* [WHAT YOU NEED TO DO]: Among the entries that follow, find every line with the word "XSHUT" and list it.

(Items listed in a dataset)

*****

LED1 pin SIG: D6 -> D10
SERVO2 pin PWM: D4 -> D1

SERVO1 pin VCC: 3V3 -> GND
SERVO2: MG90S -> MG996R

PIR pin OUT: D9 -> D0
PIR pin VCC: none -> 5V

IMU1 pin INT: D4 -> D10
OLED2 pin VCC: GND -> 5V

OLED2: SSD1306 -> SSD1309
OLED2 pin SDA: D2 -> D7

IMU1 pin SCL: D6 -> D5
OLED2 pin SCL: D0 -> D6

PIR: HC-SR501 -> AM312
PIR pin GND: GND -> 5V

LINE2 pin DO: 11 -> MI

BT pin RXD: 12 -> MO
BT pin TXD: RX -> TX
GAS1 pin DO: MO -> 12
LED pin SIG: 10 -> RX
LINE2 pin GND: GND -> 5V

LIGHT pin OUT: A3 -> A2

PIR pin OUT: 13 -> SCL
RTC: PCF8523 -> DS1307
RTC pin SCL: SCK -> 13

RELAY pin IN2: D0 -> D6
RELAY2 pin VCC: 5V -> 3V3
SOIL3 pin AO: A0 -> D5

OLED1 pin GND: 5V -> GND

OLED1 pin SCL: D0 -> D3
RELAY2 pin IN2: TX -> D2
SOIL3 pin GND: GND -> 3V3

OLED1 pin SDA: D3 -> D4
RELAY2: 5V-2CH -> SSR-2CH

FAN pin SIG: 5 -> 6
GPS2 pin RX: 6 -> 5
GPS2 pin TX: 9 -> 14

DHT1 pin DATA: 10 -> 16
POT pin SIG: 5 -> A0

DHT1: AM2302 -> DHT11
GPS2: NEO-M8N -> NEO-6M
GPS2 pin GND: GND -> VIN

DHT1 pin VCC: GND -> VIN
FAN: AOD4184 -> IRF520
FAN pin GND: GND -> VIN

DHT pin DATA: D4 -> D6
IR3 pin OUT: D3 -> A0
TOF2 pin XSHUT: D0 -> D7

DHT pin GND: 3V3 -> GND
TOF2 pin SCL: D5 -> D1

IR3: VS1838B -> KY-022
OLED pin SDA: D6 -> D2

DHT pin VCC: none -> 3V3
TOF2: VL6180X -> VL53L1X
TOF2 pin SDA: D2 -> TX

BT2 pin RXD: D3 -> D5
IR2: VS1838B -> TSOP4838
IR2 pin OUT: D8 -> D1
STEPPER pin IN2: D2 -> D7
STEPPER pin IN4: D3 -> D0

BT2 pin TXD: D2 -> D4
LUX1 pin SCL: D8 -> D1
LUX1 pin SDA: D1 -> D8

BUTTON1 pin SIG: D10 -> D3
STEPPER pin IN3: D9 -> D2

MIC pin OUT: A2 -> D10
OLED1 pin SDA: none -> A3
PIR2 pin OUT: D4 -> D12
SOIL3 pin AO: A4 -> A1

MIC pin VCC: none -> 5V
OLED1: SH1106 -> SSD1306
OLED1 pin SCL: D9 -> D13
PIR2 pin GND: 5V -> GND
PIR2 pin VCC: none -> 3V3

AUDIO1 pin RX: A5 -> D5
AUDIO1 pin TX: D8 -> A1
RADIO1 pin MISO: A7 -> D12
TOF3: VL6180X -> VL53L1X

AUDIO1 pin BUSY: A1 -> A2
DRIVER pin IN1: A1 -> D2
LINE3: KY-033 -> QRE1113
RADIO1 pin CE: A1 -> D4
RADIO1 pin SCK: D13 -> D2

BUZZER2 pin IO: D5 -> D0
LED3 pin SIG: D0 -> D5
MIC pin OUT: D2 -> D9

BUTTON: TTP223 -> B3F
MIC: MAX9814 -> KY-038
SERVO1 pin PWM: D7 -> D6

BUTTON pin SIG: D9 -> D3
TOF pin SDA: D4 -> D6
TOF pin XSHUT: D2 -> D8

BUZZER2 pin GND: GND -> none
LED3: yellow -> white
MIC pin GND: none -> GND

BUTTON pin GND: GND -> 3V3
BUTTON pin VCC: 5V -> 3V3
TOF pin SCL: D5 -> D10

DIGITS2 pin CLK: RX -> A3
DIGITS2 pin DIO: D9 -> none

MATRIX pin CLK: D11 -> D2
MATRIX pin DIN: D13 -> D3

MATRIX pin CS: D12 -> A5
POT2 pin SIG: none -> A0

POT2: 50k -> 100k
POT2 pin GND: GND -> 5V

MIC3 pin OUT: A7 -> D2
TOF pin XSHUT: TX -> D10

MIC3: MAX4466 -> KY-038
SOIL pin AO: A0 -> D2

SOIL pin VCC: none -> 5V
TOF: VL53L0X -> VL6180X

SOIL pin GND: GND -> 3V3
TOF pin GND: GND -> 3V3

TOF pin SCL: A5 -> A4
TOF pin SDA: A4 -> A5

*****

* [RESPONSE BOX]:
TOF2 pin XSHUT: D0 -> D7
TOF pin XSHUT: D2 -> D8
TOF pin XSHUT: TX -> D10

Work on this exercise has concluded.